**BRIEF**.
Skip all lines in the entries below that come before the one containing "LED pin GND: GND -> 5V". Repeat that line and the rest exactly.

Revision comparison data
■ ■ ■ ■

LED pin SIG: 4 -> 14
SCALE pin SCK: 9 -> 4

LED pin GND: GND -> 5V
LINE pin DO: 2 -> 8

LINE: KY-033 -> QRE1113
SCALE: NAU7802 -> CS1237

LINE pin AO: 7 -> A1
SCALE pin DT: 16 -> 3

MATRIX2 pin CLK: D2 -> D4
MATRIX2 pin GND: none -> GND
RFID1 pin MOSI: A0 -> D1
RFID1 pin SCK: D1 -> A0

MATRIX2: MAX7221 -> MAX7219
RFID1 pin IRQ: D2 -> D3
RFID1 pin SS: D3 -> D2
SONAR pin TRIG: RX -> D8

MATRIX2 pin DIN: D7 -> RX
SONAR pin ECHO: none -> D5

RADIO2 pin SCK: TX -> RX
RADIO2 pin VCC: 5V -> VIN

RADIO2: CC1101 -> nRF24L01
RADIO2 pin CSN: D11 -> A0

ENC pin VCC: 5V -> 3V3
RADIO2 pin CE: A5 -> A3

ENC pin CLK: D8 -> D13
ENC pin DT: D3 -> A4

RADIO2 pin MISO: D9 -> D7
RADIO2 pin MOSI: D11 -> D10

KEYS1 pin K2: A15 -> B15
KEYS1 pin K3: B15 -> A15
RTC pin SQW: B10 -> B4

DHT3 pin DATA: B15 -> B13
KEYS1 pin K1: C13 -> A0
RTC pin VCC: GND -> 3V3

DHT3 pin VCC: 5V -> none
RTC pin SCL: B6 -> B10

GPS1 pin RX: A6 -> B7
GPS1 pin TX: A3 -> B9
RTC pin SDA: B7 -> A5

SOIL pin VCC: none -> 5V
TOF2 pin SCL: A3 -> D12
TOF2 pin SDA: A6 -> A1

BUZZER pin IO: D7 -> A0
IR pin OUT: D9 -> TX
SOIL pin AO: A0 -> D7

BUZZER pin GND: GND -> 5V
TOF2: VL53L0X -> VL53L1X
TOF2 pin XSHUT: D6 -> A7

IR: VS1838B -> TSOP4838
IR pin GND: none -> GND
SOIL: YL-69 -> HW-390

■ ■ ■ ■

**ANSWER SPACE**.
LED pin GND: GND -> 5V
LINE pin DO: 2 -> 8

LINE: KY-033 -> QRE1113
SCALE: NAU7802 -> CS1237

LINE pin AO: 7 -> A1
SCALE pin DT: 16 -> 3

MATRIX2 pin CLK: D2 -> D4
MATRIX2 pin GND: none -> GND
RFID1 pin MOSI: A0 -> D1
RFID1 pin SCK: D1 -> A0

MATRIX2: MAX7221 -> MAX7219
RFID1 pin IRQ: D2 -> D3
RFID1 pin SS: D3 -> D2
SONAR pin TRIG: RX -> D8

MATRIX2 pin DIN: D7 -> RX
SONAR pin ECHO: none -> D5

RADIO2 pin SCK: TX -> RX
RADIO2 pin VCC: 5V -> VIN

RADIO2: CC1101 -> nRF24L01
RADIO2 pin CSN: D11 -> A0

ENC pin VCC: 5V -> 3V3
RADIO2 pin CE: A5 -> A3

ENC pin CLK: D8 -> D13
ENC pin DT: D3 -> A4

RADIO2 pin MISO: D9 -> D7
RADIO2 pin MOSI: D11 -> D10

KEYS1 pin K2: A15 -> B15
KEYS1 pin K3: B15 -> A15
RTC pin SQW: B10 -> B4

DHT3 pin DATA: B15 -> B13
KEYS1 pin K1: C13 -> A0
RTC pin VCC: GND -> 3V3

DHT3 pin VCC: 5V -> none
RTC pin SCL: B6 -> B10

GPS1 pin RX: A6 -> B7
GPS1 pin TX: A3 -> B9
RTC pin SDA: B7 -> A5

SOIL pin VCC: none -> 5V
TOF2 pin SCL: A3 -> D12
TOF2 pin SDA: A6 -> A1

BUZZER pin IO: D7 -> A0
IR pin OUT: D9 -> TX
SOIL pin AO: A0 -> D7

BUZZER pin GND: GND -> 5V
TOF2: VL53L0X -> VL53L1X
TOF2 pin XSHUT: D6 -> A7

IR: VS1838B -> TSOP4838
IR pin GND: none -> GND
SOIL: YL-69 -> HW-390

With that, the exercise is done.